_What the task requires:_ The expected response is the full set of records, unchanged.

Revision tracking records

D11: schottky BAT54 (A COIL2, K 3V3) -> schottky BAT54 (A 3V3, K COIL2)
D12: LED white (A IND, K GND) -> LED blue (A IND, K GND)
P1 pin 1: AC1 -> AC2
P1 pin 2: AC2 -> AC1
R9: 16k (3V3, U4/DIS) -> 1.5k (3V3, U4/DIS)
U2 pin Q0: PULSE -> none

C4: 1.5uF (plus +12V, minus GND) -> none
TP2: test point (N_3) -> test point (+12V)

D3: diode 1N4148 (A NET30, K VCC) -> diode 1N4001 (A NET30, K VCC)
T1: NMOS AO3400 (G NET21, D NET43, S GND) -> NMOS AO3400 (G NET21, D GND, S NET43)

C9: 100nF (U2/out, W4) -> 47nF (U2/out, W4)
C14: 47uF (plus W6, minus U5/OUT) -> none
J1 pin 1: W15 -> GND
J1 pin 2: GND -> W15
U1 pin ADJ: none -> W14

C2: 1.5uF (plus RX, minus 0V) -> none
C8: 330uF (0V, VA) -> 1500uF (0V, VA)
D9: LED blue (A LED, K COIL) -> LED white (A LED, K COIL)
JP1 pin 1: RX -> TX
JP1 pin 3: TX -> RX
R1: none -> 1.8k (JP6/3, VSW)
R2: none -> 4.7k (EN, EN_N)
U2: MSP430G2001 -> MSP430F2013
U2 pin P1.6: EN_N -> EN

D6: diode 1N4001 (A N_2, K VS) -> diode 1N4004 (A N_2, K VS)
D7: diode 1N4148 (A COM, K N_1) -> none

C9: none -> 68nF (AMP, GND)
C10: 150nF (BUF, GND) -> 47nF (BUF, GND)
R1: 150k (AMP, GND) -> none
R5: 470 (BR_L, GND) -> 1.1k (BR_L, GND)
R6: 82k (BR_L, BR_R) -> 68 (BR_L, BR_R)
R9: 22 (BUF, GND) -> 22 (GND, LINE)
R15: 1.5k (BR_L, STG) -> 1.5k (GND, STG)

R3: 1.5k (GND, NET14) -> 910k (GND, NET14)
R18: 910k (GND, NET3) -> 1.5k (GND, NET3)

_Answer section:_
D11: schottky BAT54 (A COIL2, K 3V3) -> schottky BAT54 (A 3V3, K COIL2)
D12: LED white (A IND, K GND) -> LED blue (A IND, K GND)
P1 pin 1: AC1 -> AC2
P1 pin 2: AC2 -> AC1
R9: 16k (3V3, U4/DIS) -> 1.5k (3V3, U4/DIS)
U2 pin Q0: PULSE -> none

C4: 1.5uF (plus +12V, minus GND) -> none
TP2: test point (N_3) -> test point (+12V)

D3: diode 1N4148 (A NET30, K VCC) -> diode 1N4001 (A NET30, K VCC)
T1: NMOS AO3400 (G NET21, D NET43, S GND) -> NMOS AO3400 (G NET21, D GND, S NET43)

C9: 100nF (U2/out, W4) -> 47nF (U2/out, W4)
C14: 47uF (plus W6, minus U5/OUT) -> none
J1 pin 1: W15 -> GND
J1 pin 2: GND -> W15
U1 pin ADJ: none -> W14

C2: 1.5uF (plus RX, minus 0V) -> none
C8: 330uF (0V, VA) -> 1500uF (0V, VA)
D9: LED blue (A LED, K COIL) -> LED white (A LED, K COIL)
JP1 pin 1: RX -> TX
JP1 pin 3: TX -> RX
R1: none -> 1.8k (JP6/3, VSW)
R2: none -> 4.7k (EN, EN_N)
U2: MSP430G2001 -> MSP430F2013
U2 pin P1.6: EN_N -> EN

D6: diode 1N4001 (A N_2, K VS) -> diode 1N4004 (A N_2, K VS)
D7: diode 1N4148 (A COM, K N_1) -> none

C9: none -> 68nF (AMP, GND)
C10: 150nF (BUF, GND) -> 47nF (BUF, GND)
R1: 150k (AMP, GND) -> none
R5: 470 (BR_L, GND) -> 1.1k (BR_L, GND)
R6: 82k (BR_L, BR_R) -> 68 (BR_L, BR_R)
R9: 22 (BUF, GND) -> 22 (GND, LINE)
R15: 1.5k (BR_L, STG) -> 1.5k (GND, STG)

R3: 1.5k (GND, NET14) -> 910k (GND, NET14)
R18: 910k (GND, NET3) -> 1.5k (GND, NET3)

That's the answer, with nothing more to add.